Task item:
What is needed is an exact copy of every entry.

Record excerpts:
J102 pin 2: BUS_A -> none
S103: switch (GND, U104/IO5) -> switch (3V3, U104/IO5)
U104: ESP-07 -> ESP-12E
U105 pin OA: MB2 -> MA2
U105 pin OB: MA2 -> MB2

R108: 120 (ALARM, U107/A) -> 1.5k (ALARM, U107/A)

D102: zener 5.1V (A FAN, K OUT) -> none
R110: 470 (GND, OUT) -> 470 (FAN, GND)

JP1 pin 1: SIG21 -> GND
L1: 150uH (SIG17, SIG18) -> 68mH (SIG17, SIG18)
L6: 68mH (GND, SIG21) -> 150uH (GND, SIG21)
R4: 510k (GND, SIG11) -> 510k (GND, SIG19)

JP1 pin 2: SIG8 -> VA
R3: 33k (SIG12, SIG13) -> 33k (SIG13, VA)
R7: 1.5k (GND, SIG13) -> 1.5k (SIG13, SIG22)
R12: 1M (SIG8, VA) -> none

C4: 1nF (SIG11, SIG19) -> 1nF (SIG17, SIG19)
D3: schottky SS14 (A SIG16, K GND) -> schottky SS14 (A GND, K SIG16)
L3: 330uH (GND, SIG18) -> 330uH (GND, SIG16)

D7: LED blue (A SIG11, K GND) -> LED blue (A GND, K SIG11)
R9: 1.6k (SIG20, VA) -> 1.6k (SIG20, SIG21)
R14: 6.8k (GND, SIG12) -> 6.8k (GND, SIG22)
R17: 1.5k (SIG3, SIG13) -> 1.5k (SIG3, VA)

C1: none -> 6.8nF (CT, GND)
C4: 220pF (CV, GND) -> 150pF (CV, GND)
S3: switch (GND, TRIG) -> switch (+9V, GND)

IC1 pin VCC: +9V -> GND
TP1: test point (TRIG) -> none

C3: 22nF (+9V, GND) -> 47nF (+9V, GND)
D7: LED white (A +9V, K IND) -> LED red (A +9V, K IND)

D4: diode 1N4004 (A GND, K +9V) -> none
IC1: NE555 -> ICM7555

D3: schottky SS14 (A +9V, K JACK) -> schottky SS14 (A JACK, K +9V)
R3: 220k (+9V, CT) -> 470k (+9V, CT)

Exercise response:
J102 pin 2: BUS_A -> none
S103: switch (GND, U104/IO5) -> switch (3V3, U104/IO5)
U104: ESP-07 -> ESP-12E
U105 pin OA: MB2 -> MA2
U105 pin OB: MA2 -> MB2

R108: 120 (ALARM, U107/A) -> 1.5k (ALARM, U107/A)

D102: zener 5.1V (A FAN, K OUT) -> none
R110: 470 (GND, OUT) -> 470 (FAN, GND)

JP1 pin 1: SIG21 -> GND
L1: 150uH (SIG17, SIG18) -> 68mH (SIG17, SIG18)
L6: 68mH (GND, SIG21) -> 150uH (GND, SIG21)
R4: 510k (GND, SIG11) -> 510k (GND, SIG19)

JP1 pin 2: SIG8 -> VA
R3: 33k (SIG12, SIG13) -> 33k (SIG13, VA)
R7: 1.5k (GND, SIG13) -> 1.5k (SIG13, SIG22)
R12: 1M (SIG8, VA) -> none

C4: 1nF (SIG11, SIG19) -> 1nF (SIG17, SIG19)
D3: schottky SS14 (A SIG16, K GND) -> schottky SS14 (A GND, K SIG16)
L3: 330uH (GND, SIG18) -> 330uH (GND, SIG16)

D7: LED blue (A SIG11, K GND) -> LED blue (A GND, K SIG11)
R9: 1.6k (SIG20, VA) -> 1.6k (SIG20, SIG21)
R14: 6.8k (GND, SIG12) -> 6.8k (GND, SIG22)
R17: 1.5k (SIG3, SIG13) -> 1.5k (SIG3, VA)

C1: none -> 6.8nF (CT, GND)
C4: 220pF (CV, GND) -> 150pF (CV, GND)
S3: switch (GND, TRIG) -> switch (+9V, GND)

IC1 pin VCC: +9V -> GND
TP1: test point (TRIG) -> none

C3: 22nF (+9V, GND) -> 47nF (+9V, GND)
D7: LED white (A +9V, K IND) -> LED red (A +9V, K IND)

D4: diode 1N4004 (A GND, K +9V) -> none
IC1: NE555 -> ICM7555

D3: schottky SS14 (A +9V, K JACK) -> schottky SS14 (A JACK, K +9V)
R3: 220k (+9V, CT) -> 470k (+9V, CT)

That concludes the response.